> [What you have to do] Read through the listing and copy every line that contains the word "black".

##### Supplied entries #####

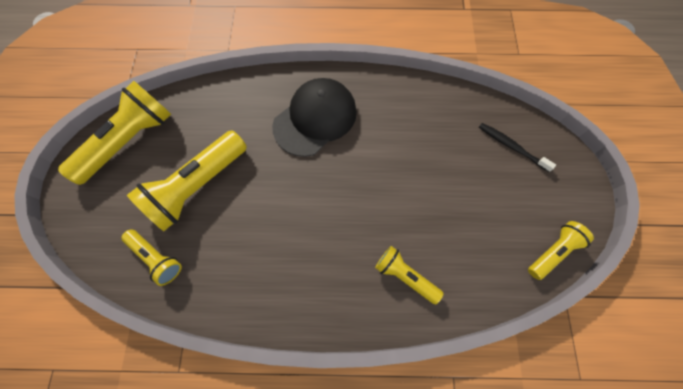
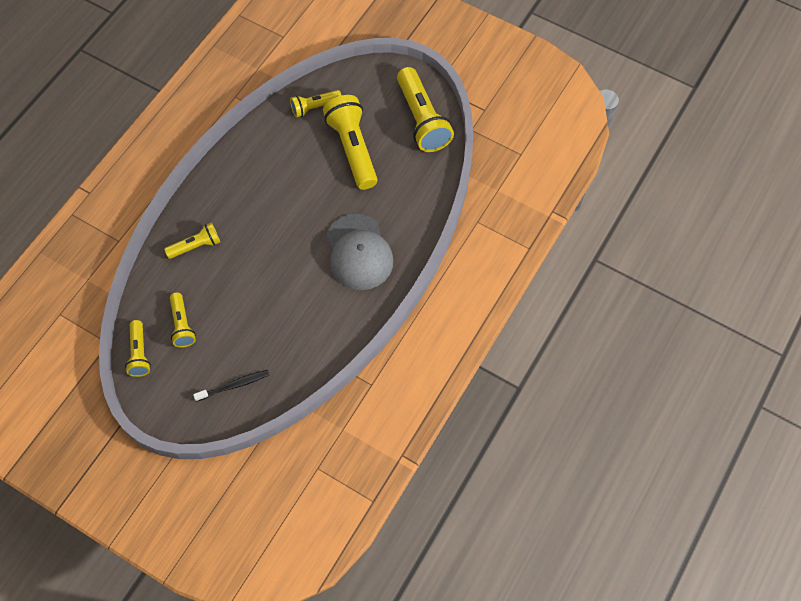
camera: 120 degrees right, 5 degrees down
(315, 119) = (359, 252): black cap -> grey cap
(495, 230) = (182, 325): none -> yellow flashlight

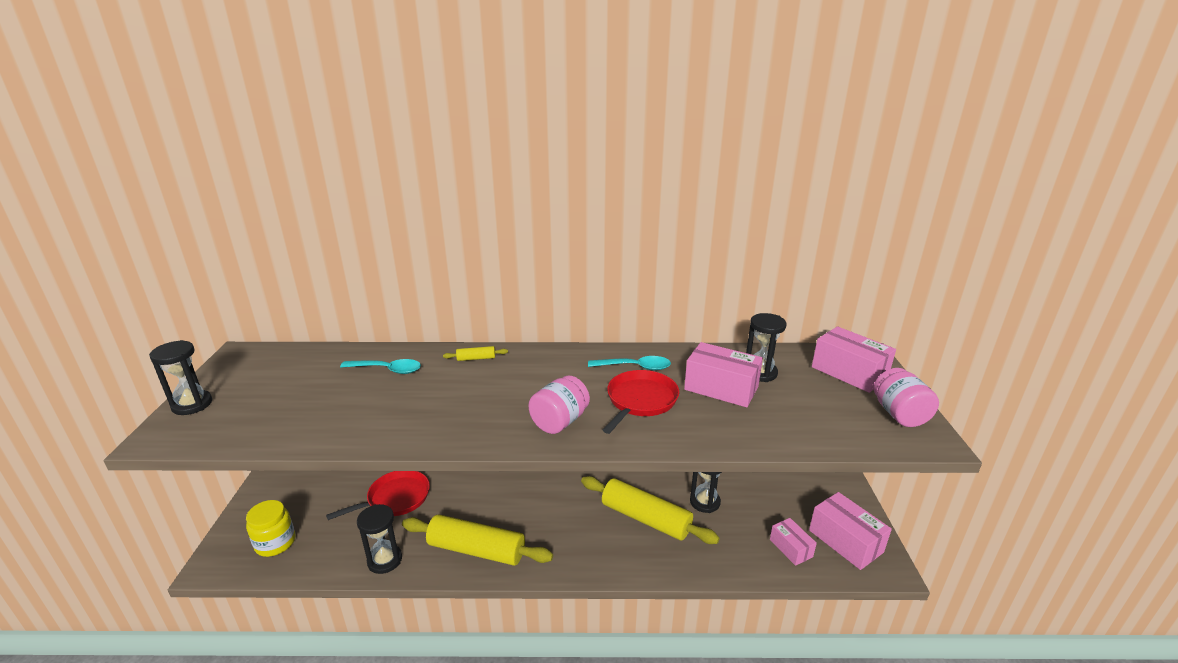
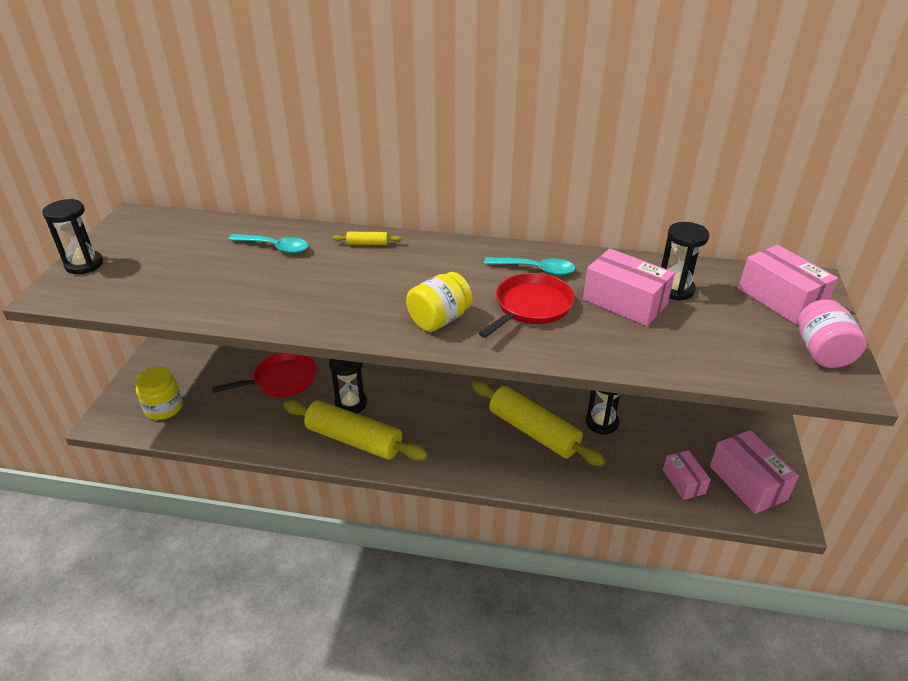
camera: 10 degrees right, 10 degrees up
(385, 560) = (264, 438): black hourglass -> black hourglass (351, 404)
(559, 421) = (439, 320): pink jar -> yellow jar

#####
##### Supplied entries #####

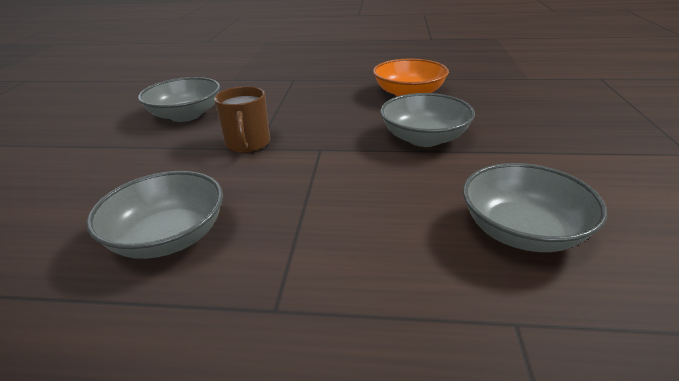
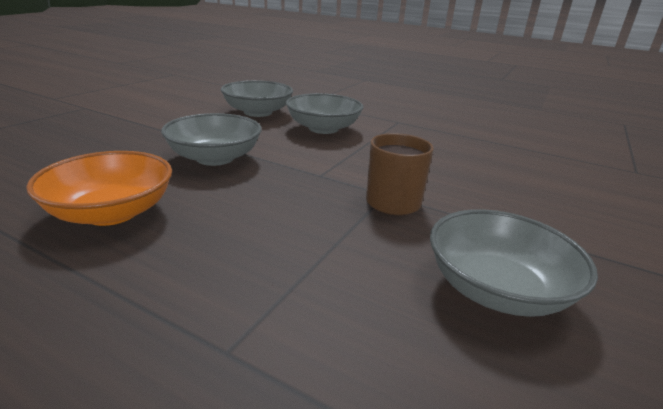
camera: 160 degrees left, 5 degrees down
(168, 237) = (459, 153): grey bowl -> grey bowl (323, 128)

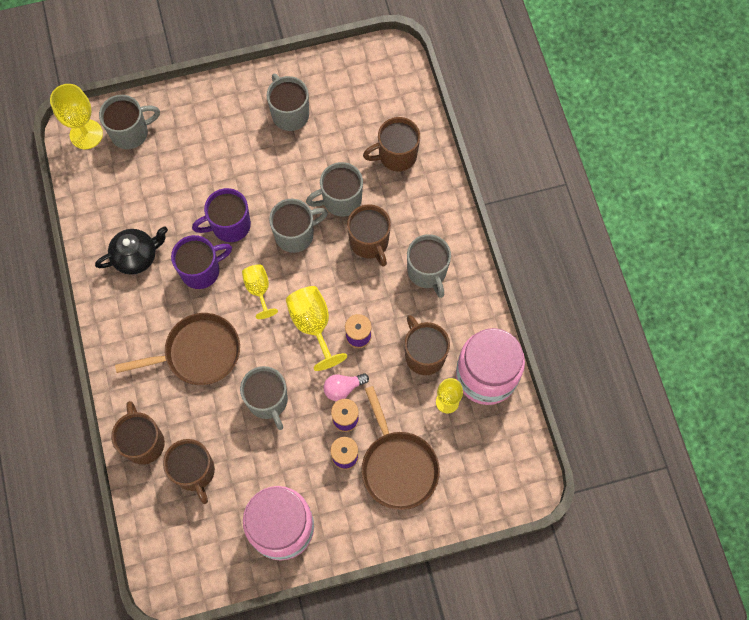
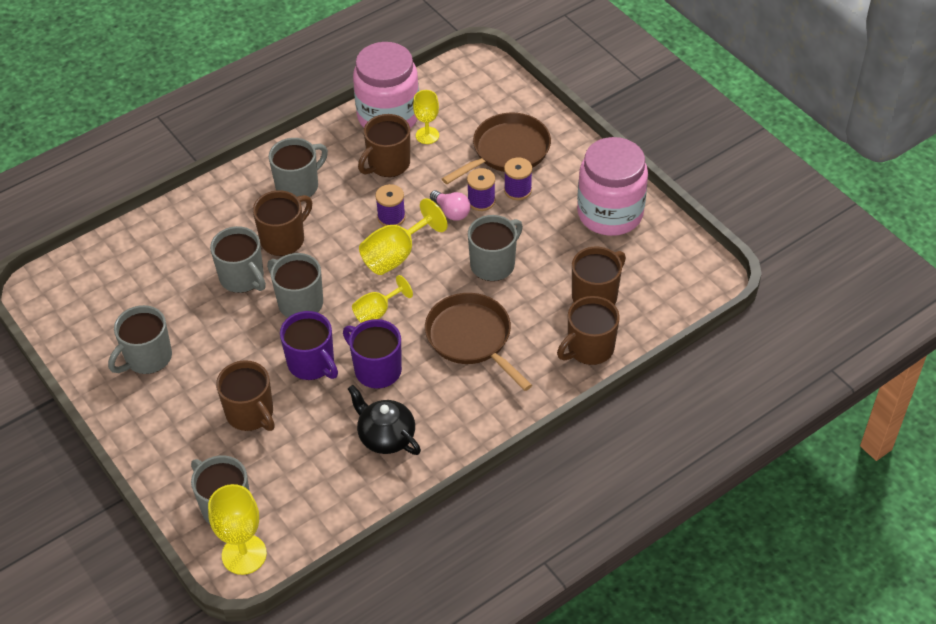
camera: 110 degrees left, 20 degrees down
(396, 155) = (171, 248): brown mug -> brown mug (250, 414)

#####
##### Supplied entries #####

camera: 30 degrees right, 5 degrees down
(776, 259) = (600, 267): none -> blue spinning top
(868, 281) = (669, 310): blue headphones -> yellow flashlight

#####

> [Written solution]
(315, 119) = (359, 252): black cap -> grey cap
(385, 560) = (264, 438): black hourglass -> black hourglass (351, 404)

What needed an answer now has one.